# Aim of the exercise
From the entries below, print exactly the span beginning with the line holding "nothing => yellow" and ending with the line holding "green retavo middle right => nothing", endpoints included, and skip any pictures.

# Extracted records
========================================================================

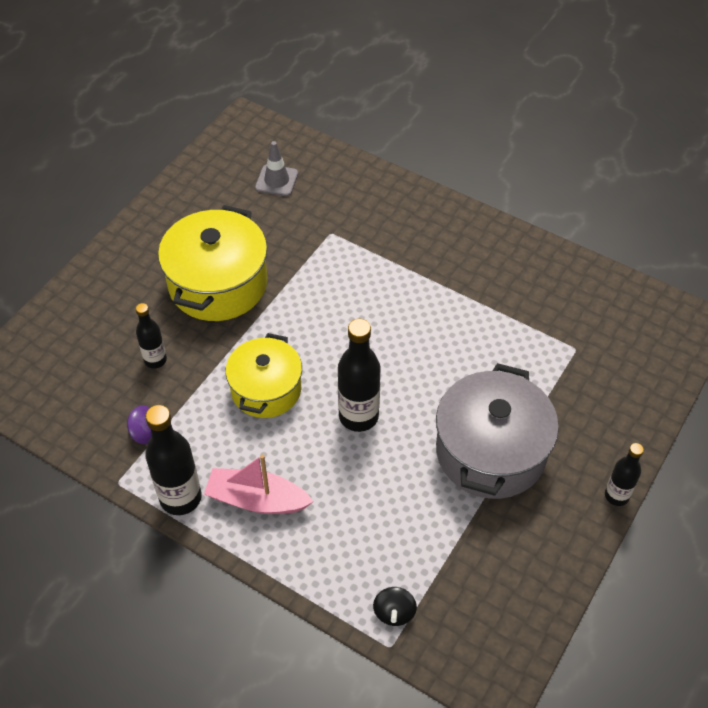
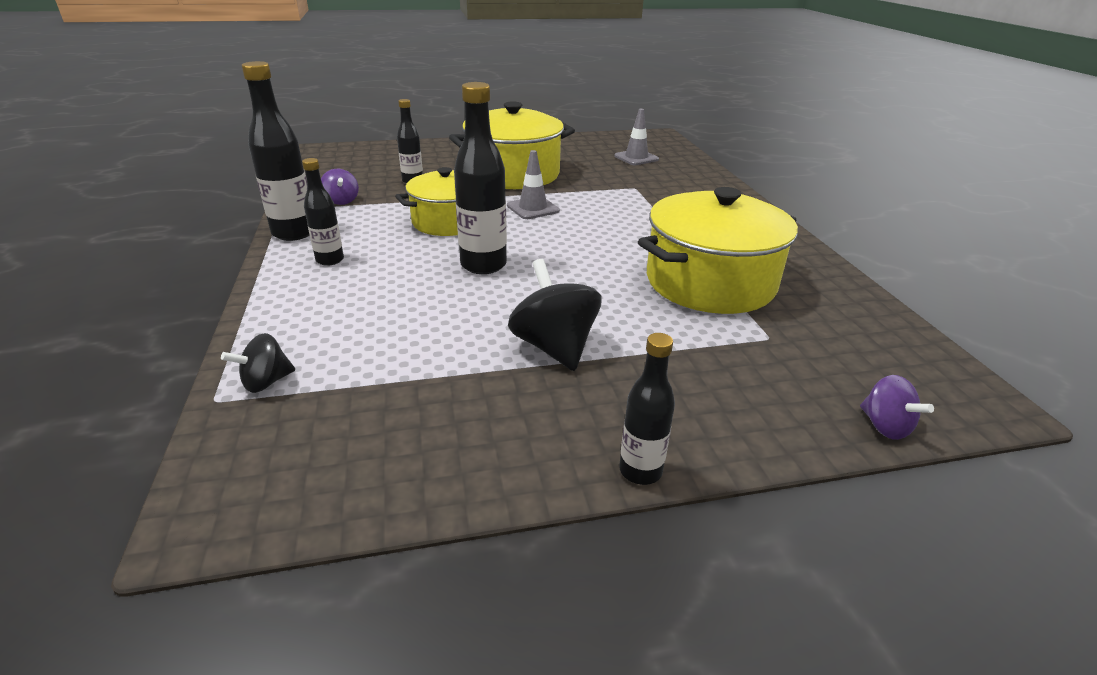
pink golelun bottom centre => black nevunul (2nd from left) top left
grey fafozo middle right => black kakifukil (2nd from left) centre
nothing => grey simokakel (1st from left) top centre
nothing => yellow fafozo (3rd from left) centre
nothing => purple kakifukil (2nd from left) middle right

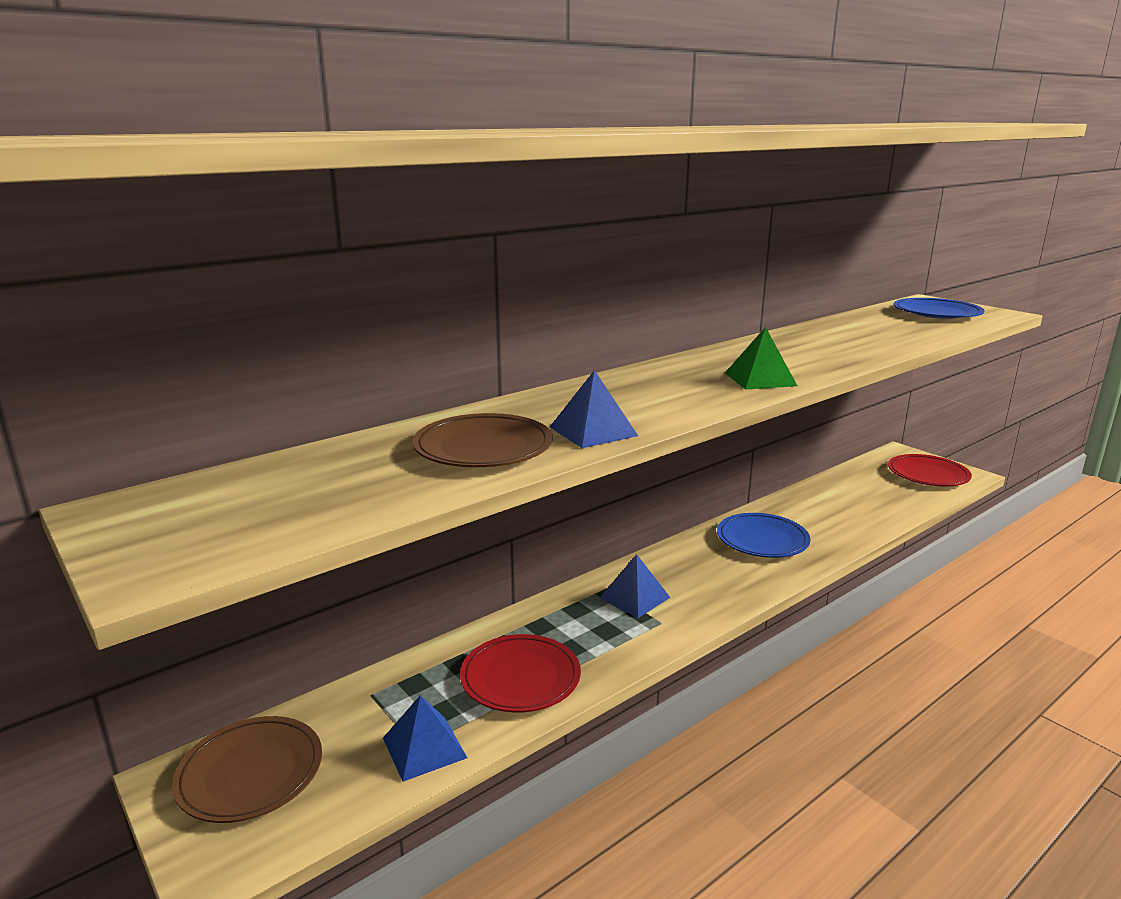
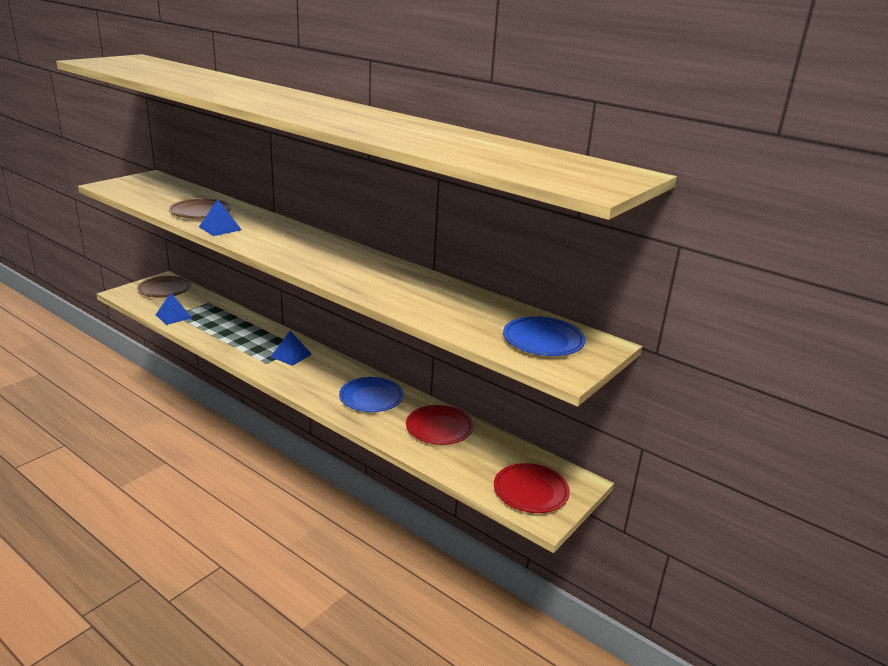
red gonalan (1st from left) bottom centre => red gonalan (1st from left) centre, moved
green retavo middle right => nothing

========================================================================

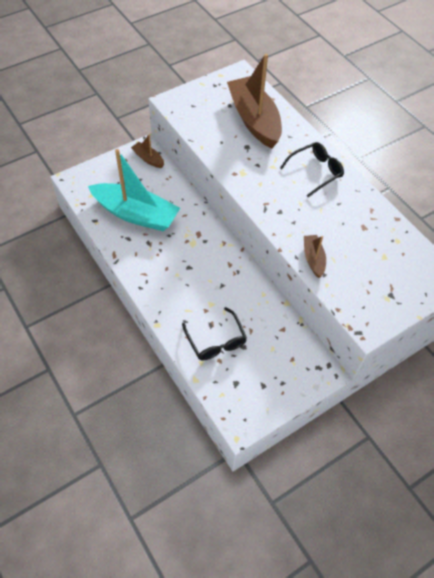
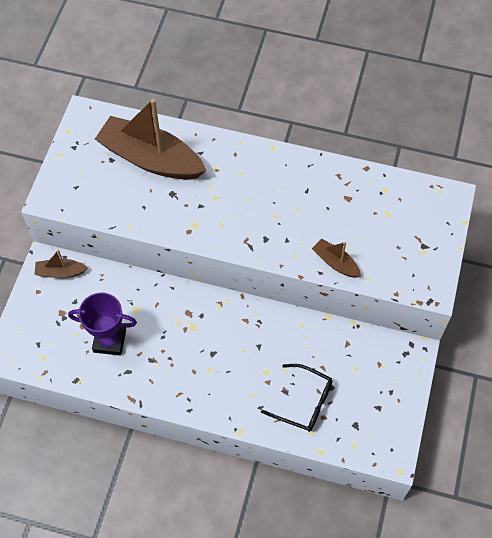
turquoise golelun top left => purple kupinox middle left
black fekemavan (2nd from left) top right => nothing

========================================================================

# Exercise solution
nothing => yellow fafozo (3rd from left) centre
nothing => purple kakifukil (2nd from left) middle right

red gonalan (1st from left) bottom centre => red gonalan (1st from left) centre, moved
green retavo middle right => nothing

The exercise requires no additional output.